> What the task requires: The lines from the start of the data through the line containing "(587, 186) = (798, 454): grey" are to be reproduced exactly, both ends included.

> Supplied records:
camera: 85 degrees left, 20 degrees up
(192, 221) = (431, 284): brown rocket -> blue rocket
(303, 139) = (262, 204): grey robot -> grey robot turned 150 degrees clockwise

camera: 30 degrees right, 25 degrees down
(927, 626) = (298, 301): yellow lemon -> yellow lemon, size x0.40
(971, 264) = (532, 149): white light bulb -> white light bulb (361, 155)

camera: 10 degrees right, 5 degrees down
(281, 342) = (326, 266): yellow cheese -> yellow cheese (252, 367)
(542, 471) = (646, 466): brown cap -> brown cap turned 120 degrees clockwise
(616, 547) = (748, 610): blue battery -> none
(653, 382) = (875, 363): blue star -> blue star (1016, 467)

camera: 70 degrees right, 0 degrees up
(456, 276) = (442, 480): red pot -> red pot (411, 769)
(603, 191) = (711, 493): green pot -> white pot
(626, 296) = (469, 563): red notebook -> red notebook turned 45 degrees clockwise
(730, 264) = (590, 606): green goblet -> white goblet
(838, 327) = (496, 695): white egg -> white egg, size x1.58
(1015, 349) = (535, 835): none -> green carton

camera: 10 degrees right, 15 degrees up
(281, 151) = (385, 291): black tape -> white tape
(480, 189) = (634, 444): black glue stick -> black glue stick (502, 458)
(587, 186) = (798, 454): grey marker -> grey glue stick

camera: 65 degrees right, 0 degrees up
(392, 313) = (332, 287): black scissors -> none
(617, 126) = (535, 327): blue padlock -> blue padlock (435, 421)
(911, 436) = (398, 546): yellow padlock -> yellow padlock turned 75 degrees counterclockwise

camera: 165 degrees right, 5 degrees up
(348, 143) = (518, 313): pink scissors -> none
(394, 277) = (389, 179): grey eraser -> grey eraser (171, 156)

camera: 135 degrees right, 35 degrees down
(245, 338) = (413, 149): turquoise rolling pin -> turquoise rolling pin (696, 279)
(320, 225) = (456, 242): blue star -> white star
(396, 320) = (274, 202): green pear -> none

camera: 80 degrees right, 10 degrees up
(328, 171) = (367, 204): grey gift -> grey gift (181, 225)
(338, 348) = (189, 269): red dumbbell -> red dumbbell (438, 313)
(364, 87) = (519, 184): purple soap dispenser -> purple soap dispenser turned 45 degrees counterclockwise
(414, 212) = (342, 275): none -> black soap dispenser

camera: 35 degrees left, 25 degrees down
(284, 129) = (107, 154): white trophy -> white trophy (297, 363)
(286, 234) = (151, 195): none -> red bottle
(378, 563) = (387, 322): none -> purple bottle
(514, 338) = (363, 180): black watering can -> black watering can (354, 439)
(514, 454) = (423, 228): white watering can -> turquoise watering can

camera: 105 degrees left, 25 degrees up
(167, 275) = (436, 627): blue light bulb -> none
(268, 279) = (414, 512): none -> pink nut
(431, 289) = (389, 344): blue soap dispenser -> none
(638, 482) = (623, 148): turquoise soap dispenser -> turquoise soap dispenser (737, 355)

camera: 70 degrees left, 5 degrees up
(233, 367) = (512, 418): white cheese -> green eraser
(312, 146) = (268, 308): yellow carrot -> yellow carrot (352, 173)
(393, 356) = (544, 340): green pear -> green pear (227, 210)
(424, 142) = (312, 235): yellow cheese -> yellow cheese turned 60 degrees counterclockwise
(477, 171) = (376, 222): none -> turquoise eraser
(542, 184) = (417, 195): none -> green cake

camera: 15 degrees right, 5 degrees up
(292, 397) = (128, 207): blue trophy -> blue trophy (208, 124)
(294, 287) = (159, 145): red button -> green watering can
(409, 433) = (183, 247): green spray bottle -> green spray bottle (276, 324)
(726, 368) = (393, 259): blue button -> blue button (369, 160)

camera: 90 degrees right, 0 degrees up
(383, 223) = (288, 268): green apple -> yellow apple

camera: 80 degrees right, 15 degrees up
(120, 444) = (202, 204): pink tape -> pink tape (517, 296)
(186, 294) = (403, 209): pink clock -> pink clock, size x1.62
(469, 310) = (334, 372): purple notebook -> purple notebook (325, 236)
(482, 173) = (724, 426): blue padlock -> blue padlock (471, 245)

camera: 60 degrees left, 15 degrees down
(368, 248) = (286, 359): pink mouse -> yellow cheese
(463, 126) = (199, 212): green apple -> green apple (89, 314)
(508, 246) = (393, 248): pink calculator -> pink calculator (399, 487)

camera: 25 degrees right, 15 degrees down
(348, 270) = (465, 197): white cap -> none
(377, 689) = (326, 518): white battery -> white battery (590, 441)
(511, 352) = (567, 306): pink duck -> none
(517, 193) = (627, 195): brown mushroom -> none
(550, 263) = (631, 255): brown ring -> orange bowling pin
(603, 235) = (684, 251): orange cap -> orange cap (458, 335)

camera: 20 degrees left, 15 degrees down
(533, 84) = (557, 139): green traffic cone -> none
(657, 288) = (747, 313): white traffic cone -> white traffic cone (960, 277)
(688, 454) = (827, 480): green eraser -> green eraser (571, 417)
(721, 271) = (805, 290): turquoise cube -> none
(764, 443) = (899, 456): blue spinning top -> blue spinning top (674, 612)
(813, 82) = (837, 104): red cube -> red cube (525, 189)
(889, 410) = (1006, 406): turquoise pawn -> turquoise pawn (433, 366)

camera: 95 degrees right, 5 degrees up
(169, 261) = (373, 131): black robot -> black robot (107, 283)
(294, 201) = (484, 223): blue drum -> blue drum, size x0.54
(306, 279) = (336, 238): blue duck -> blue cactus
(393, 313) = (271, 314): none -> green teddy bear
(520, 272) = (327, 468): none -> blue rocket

> Result:
camera: 85 degrees left, 20 degrees up
(192, 221) = (431, 284): brown rocket -> blue rocket
(303, 139) = (262, 204): grey robot -> grey robot turned 150 degrees clockwise

camera: 30 degrees right, 25 degrees down
(927, 626) = (298, 301): yellow lemon -> yellow lemon, size x0.40
(971, 264) = (532, 149): white light bulb -> white light bulb (361, 155)

camera: 10 degrees right, 5 degrees down
(281, 342) = (326, 266): yellow cheese -> yellow cheese (252, 367)
(542, 471) = (646, 466): brown cap -> brown cap turned 120 degrees clockwise
(616, 547) = (748, 610): blue battery -> none
(653, 382) = (875, 363): blue star -> blue star (1016, 467)

camera: 70 degrees right, 0 degrees up
(456, 276) = (442, 480): red pot -> red pot (411, 769)
(603, 191) = (711, 493): green pot -> white pot
(626, 296) = (469, 563): red notebook -> red notebook turned 45 degrees clockwise
(730, 264) = (590, 606): green goblet -> white goblet
(838, 327) = (496, 695): white egg -> white egg, size x1.58
(1015, 349) = (535, 835): none -> green carton

camera: 10 degrees right, 15 degrees up
(281, 151) = (385, 291): black tape -> white tape
(480, 189) = (634, 444): black glue stick -> black glue stick (502, 458)
(587, 186) = (798, 454): grey marker -> grey glue stick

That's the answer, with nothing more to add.